Write out the whole listing below exactly, skipping each picture.
###
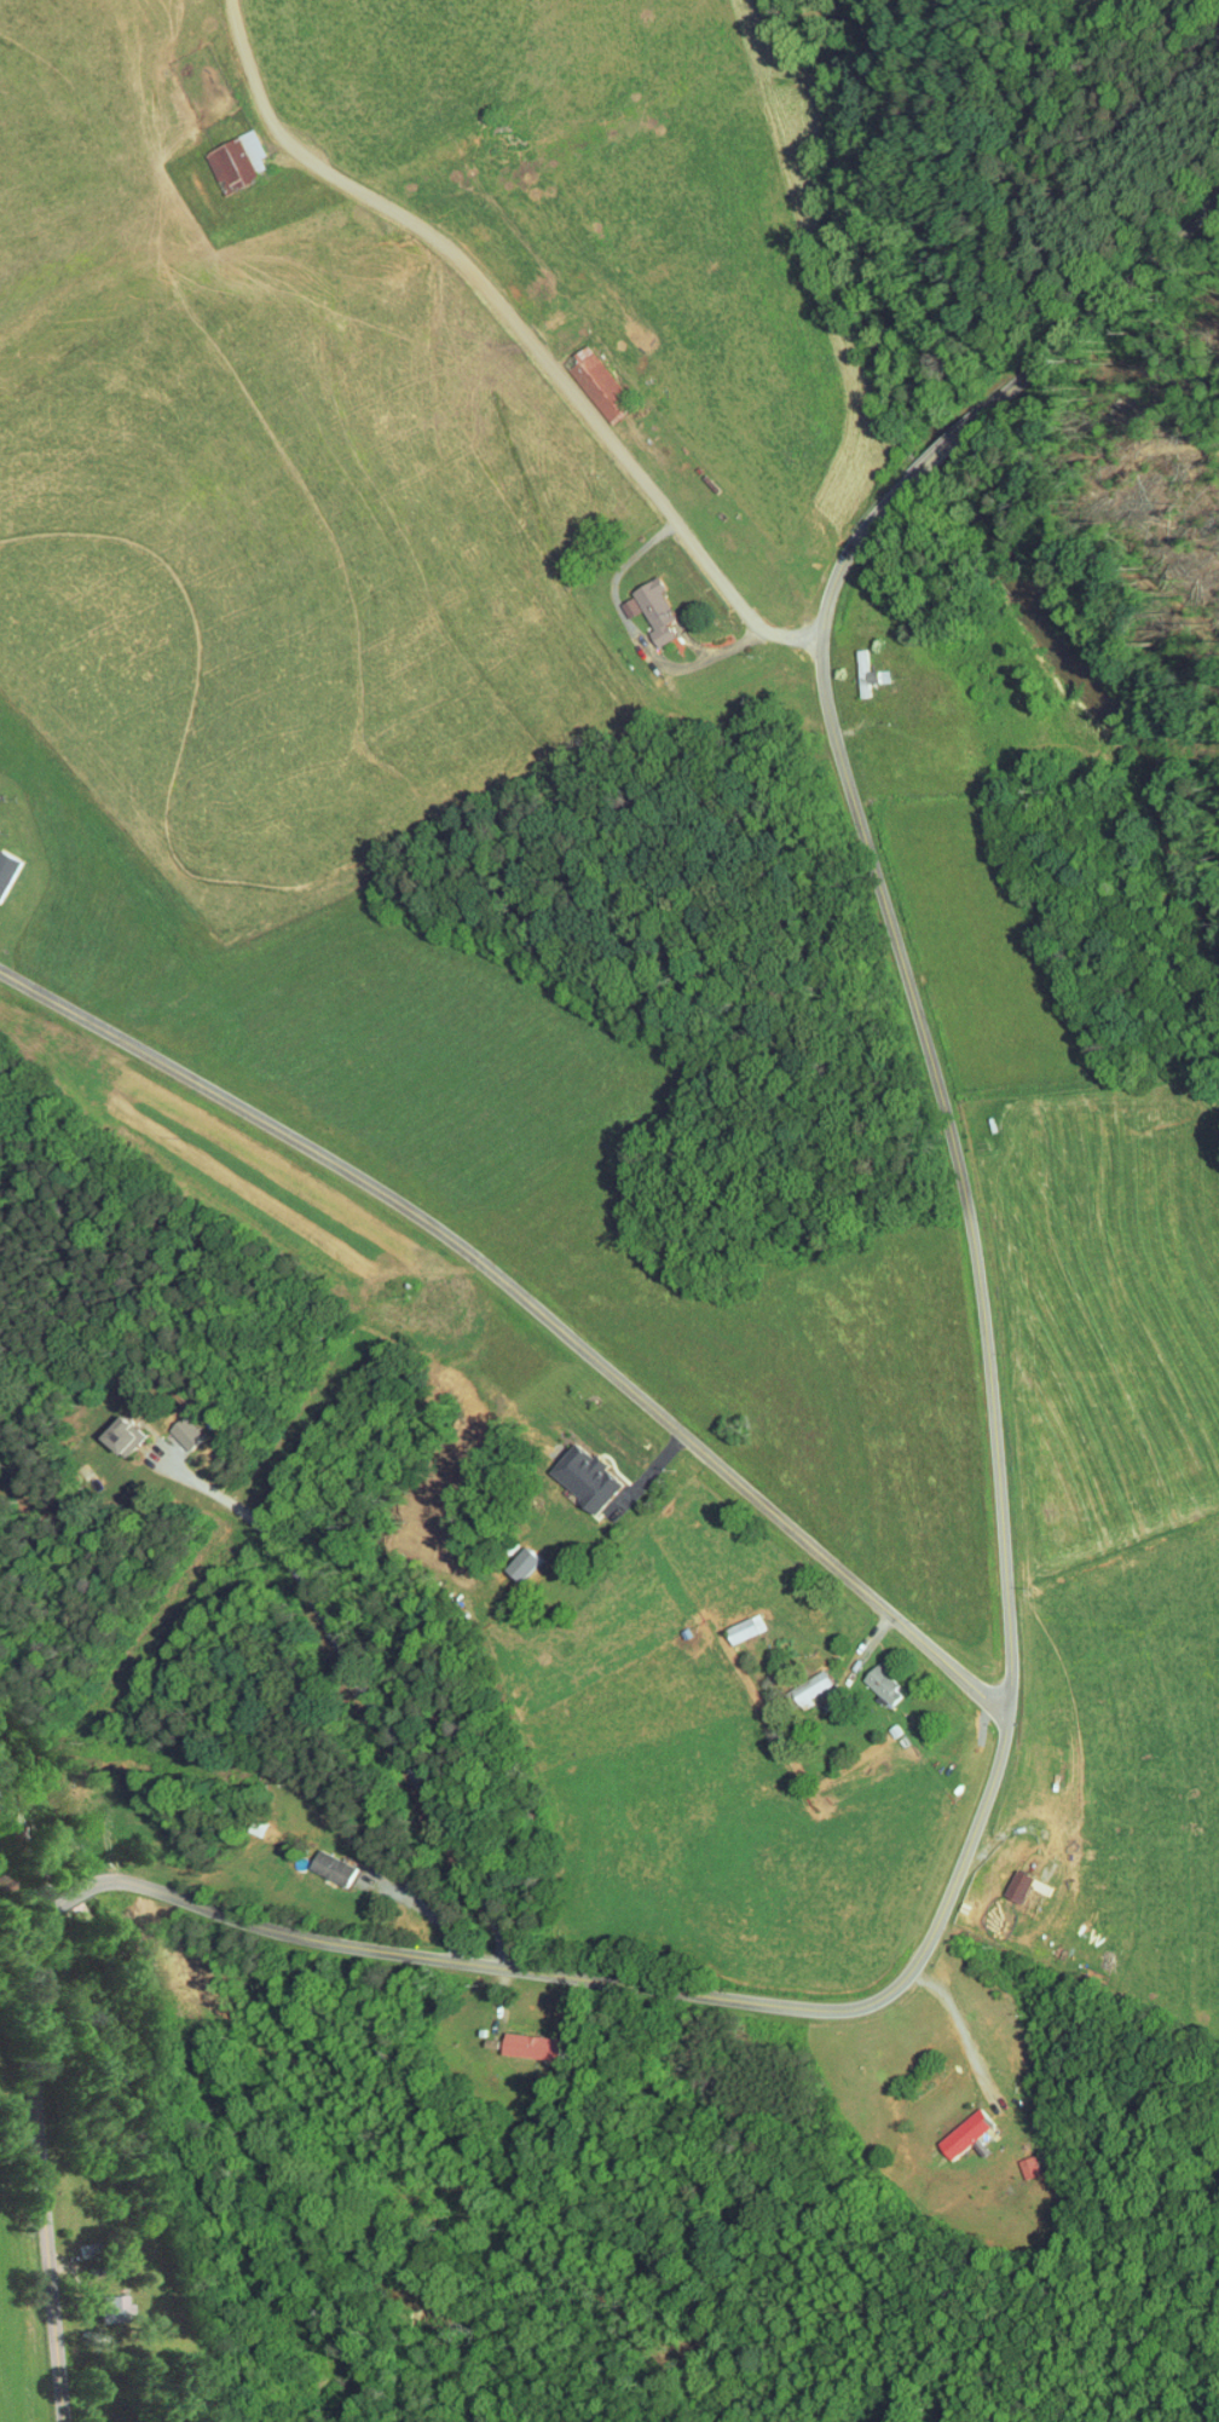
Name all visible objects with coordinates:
building: (221, 153)
road: (513, 318)
building: (583, 377)
road: (984, 404)
building: (639, 602)
road: (637, 636)
building: (853, 667)
building: (1, 853)
road: (531, 1304)
building: (171, 1423)
building: (106, 1427)
building: (568, 1469)
building: (729, 1620)
building: (867, 1677)
building: (795, 1682)
road: (363, 1695)
building: (1002, 1878)
road: (893, 1983)
road: (960, 2023)
building: (519, 2038)
building: (948, 2126)
building: (1013, 2158)
building: (96, 2299)

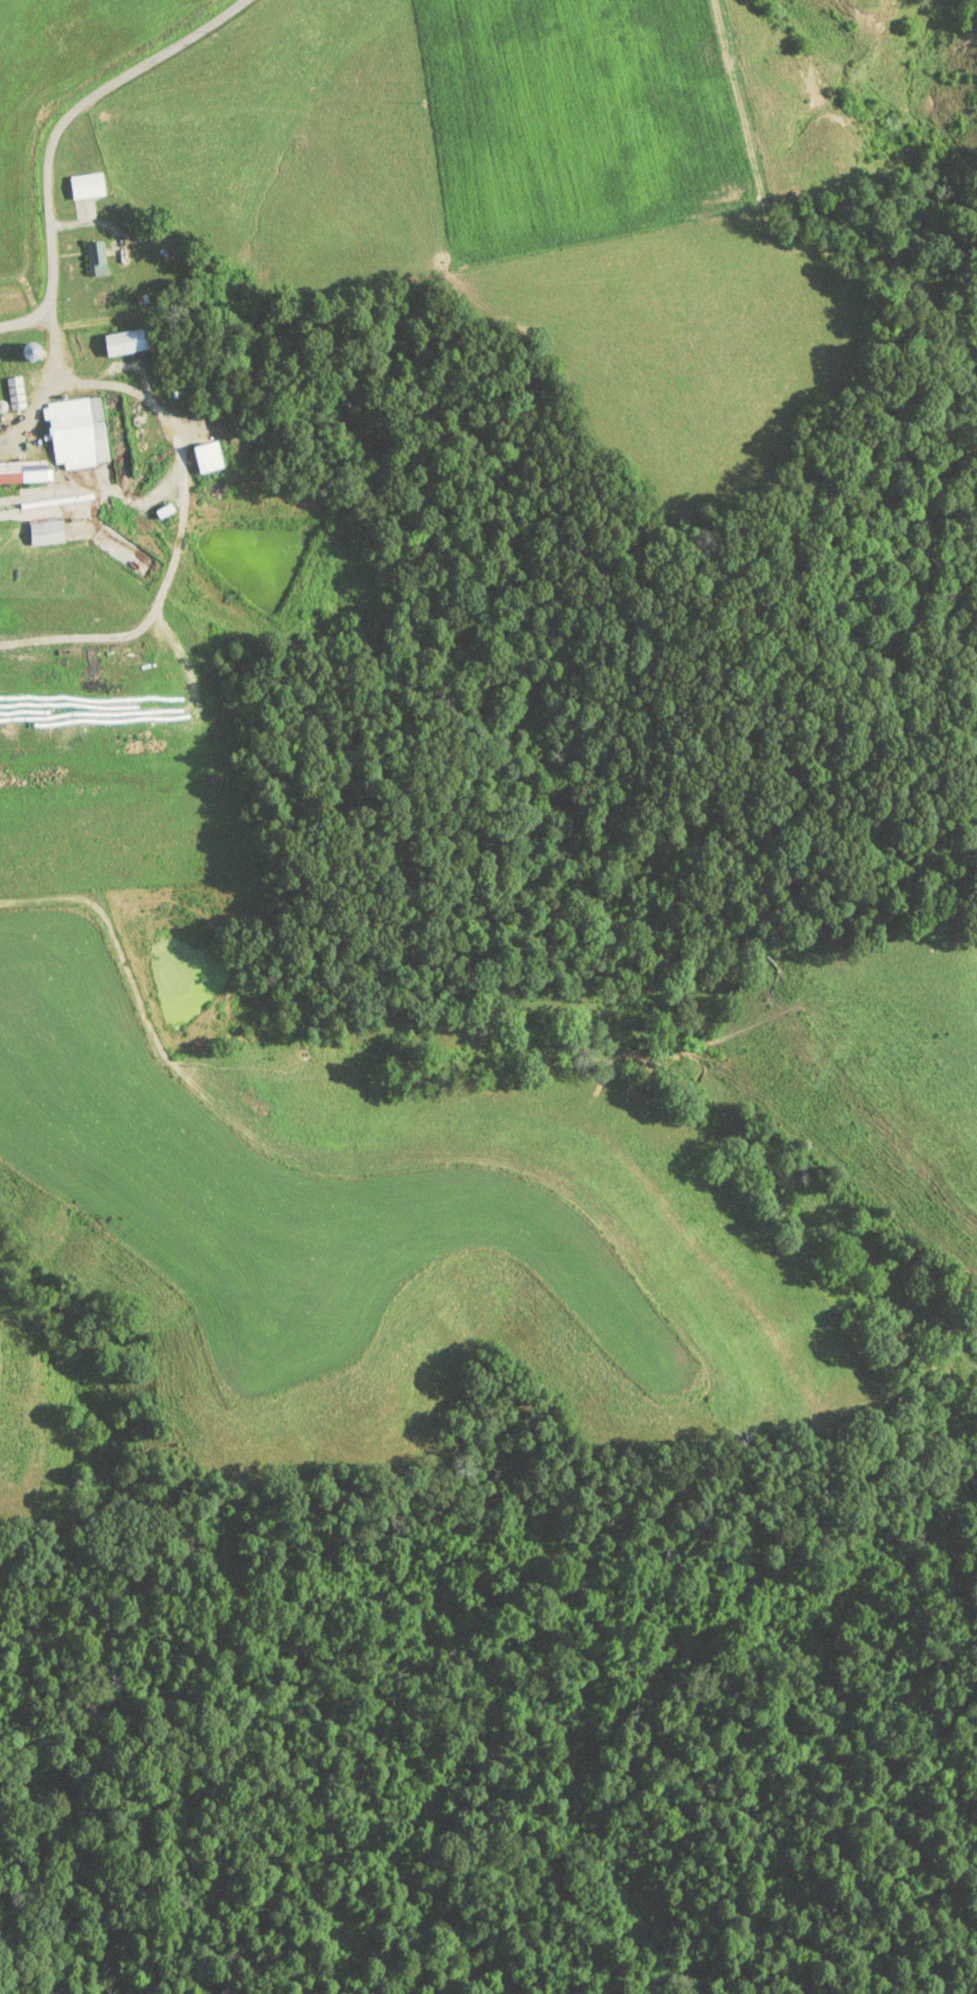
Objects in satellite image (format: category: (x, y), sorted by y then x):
road: (56, 130)
building: (85, 186)
building: (94, 258)
building: (126, 342)
building: (75, 433)
building: (205, 458)
building: (21, 472)
building: (44, 532)

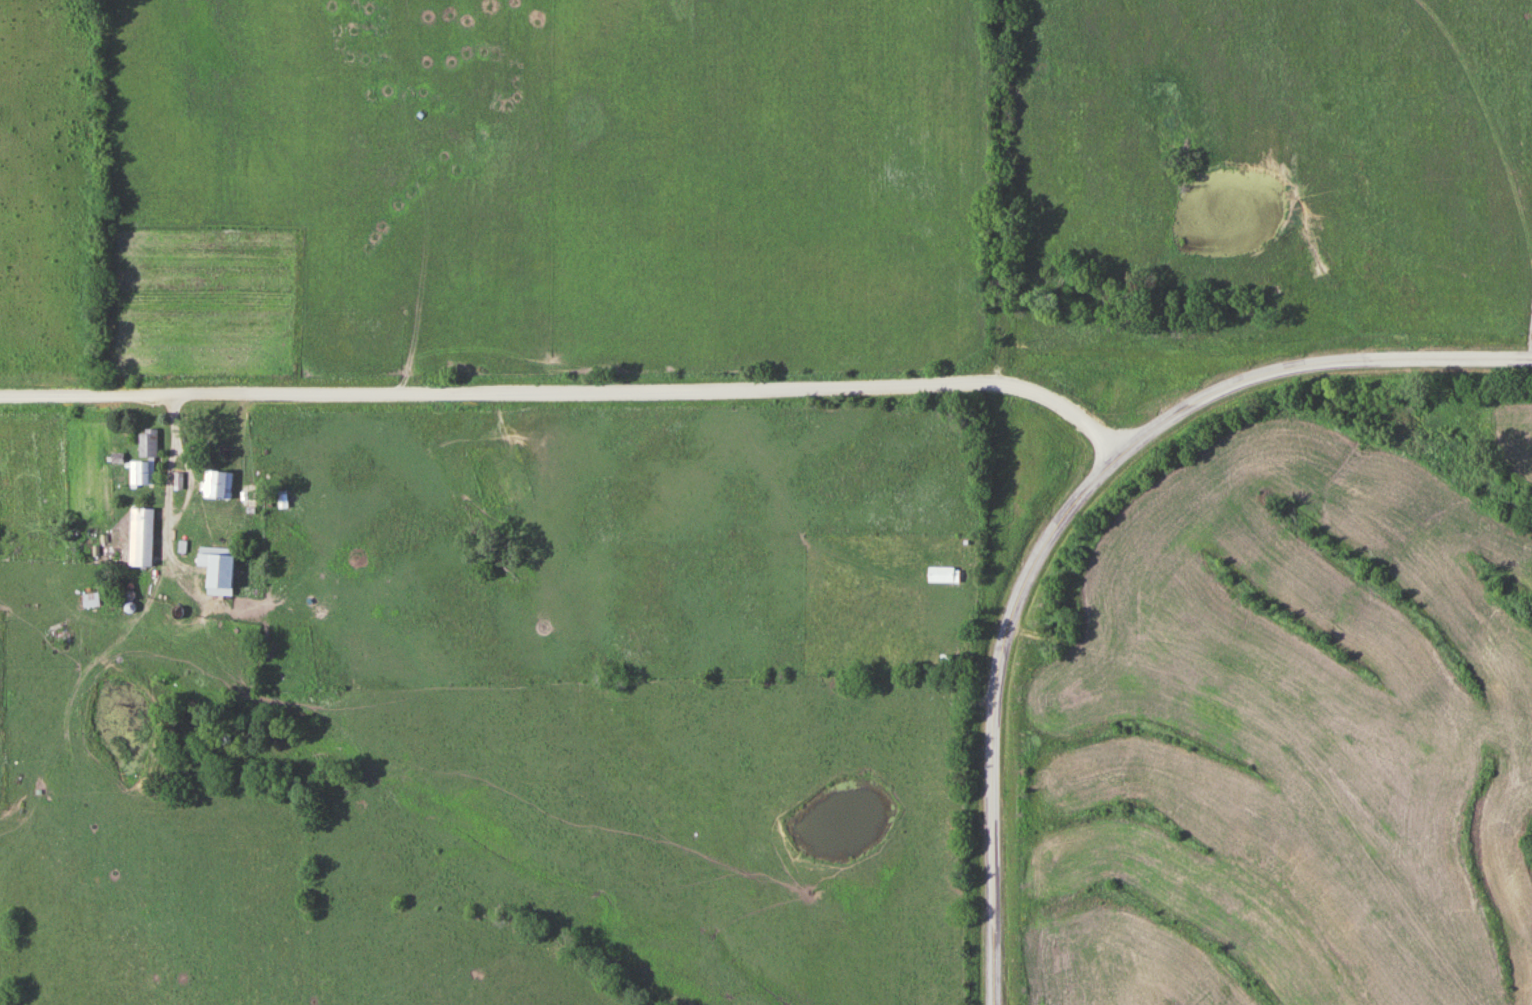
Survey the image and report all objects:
road: (1005, 193)
road: (1315, 364)
road: (572, 391)
building: (150, 444)
building: (143, 474)
road: (174, 476)
building: (218, 486)
building: (143, 538)
building: (219, 570)
building: (945, 575)
road: (997, 711)

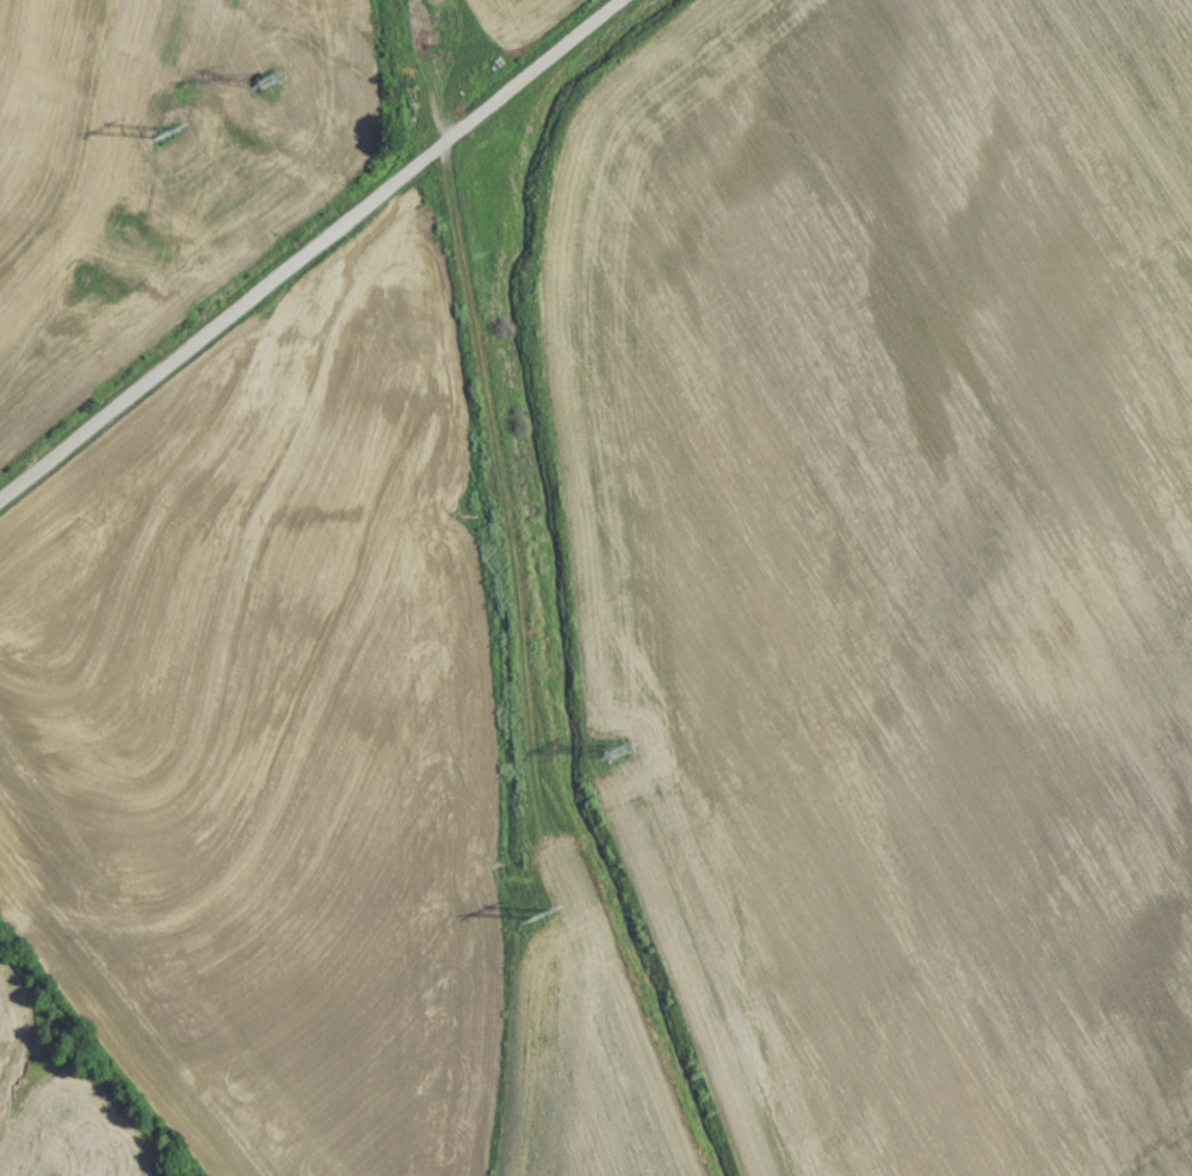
###
SOLUTION BELOW -
Name all visible objects with coordinates:
building: (221, 153)
road: (513, 318)
building: (583, 377)
road: (984, 404)
building: (639, 602)
road: (637, 636)
building: (853, 667)
building: (1, 853)
road: (531, 1304)
building: (171, 1423)
building: (106, 1427)
building: (568, 1469)
building: (729, 1620)
building: (867, 1677)
building: (795, 1682)
road: (363, 1695)
building: (1002, 1878)
road: (893, 1983)
road: (960, 2023)
building: (519, 2038)
building: (948, 2126)
building: (1013, 2158)
building: (96, 2299)

Objects in satellite image (format: category: (x, y), sorted by y then x):
road: (56, 130)
building: (85, 186)
building: (94, 258)
building: (126, 342)
building: (75, 433)
building: (205, 458)
building: (21, 472)
building: (44, 532)

Survey the image and report all objects:
road: (1005, 193)
road: (1315, 364)
road: (572, 391)
building: (150, 444)
building: (143, 474)
road: (174, 476)
building: (218, 486)
building: (143, 538)
building: (219, 570)
building: (945, 575)
road: (997, 711)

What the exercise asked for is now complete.